***** SUPPLIED RECORDS

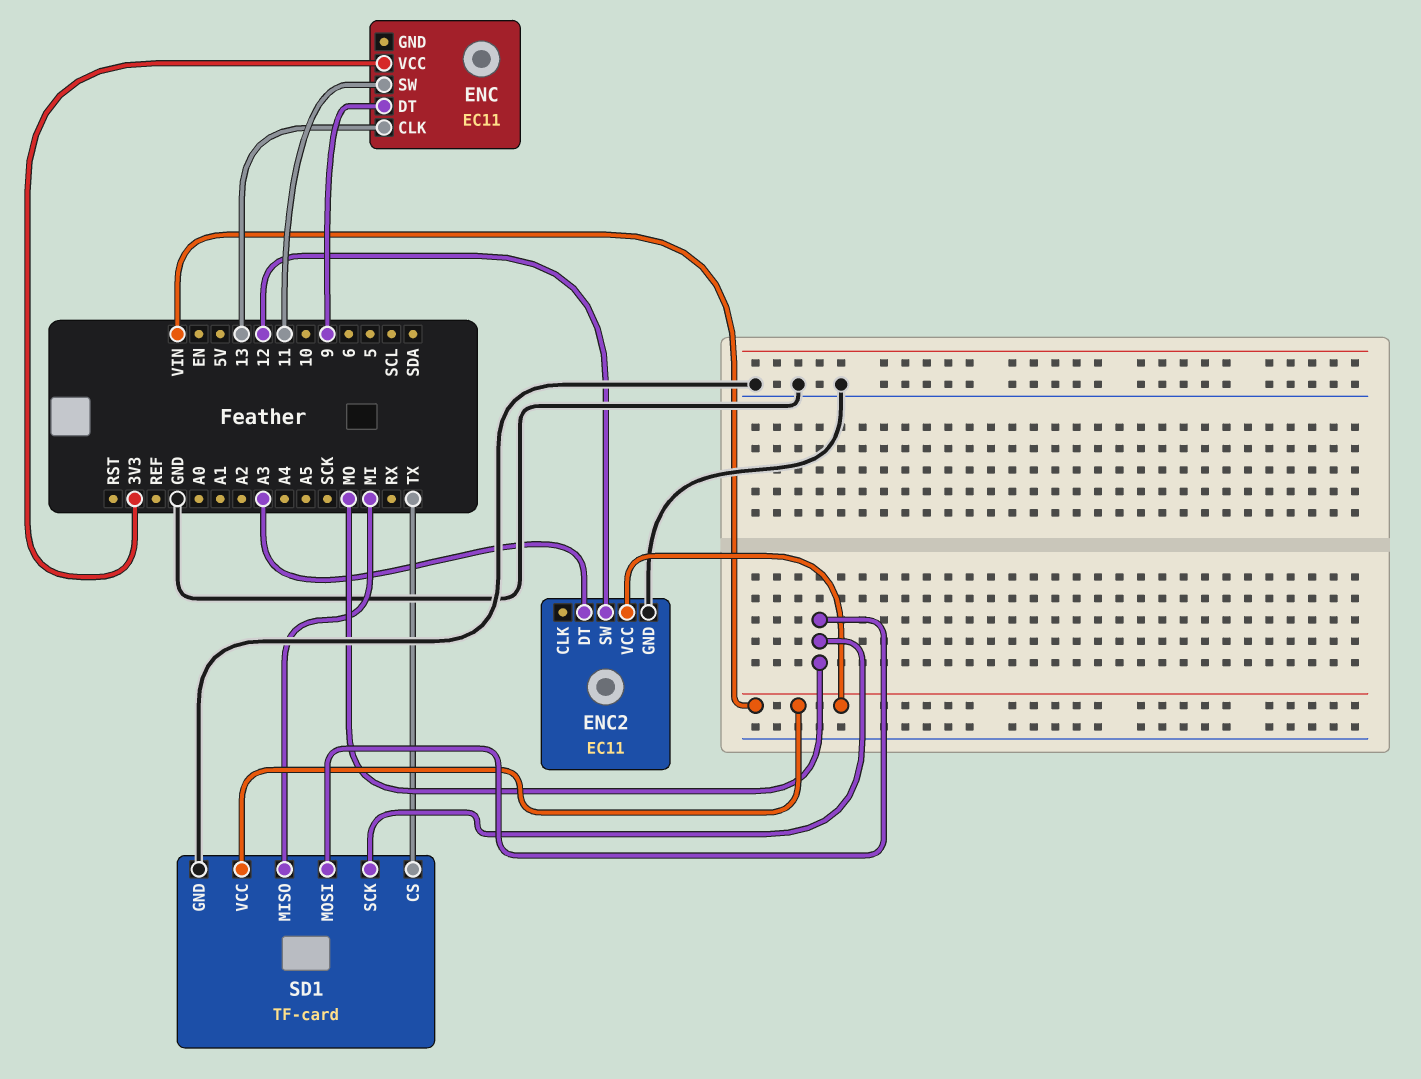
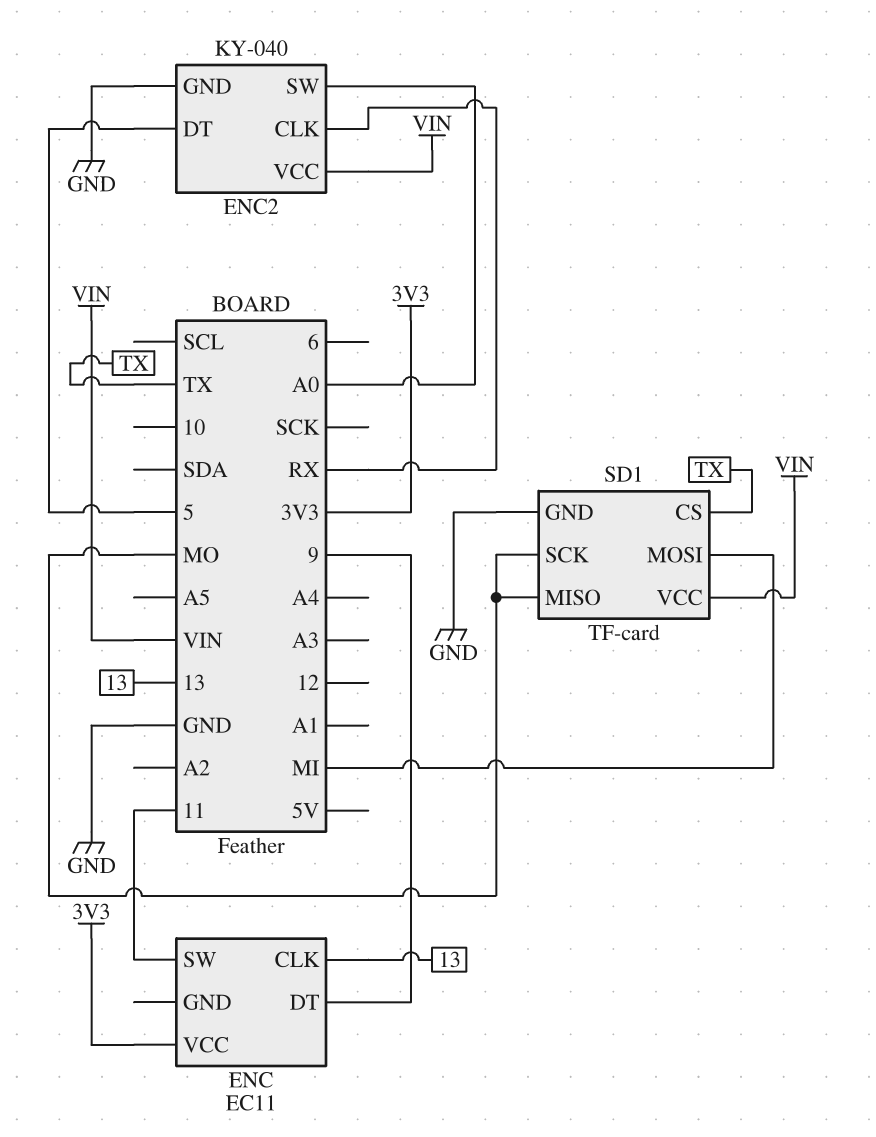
ENC2: EC11 -> KY-040
ENC2 pin CLK: none -> RX
ENC2 pin DT: A3 -> 5
ENC2 pin SW: 12 -> A0
SD1 pin MISO: MI -> MO
SD1 pin MOSI: MO -> MI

**********

Please return all of the entries word for word, excluding the pictures.

**TASK ANSWER**
ENC2: EC11 -> KY-040
ENC2 pin CLK: none -> RX
ENC2 pin DT: A3 -> 5
ENC2 pin SW: 12 -> A0
SD1 pin MISO: MI -> MO
SD1 pin MOSI: MO -> MI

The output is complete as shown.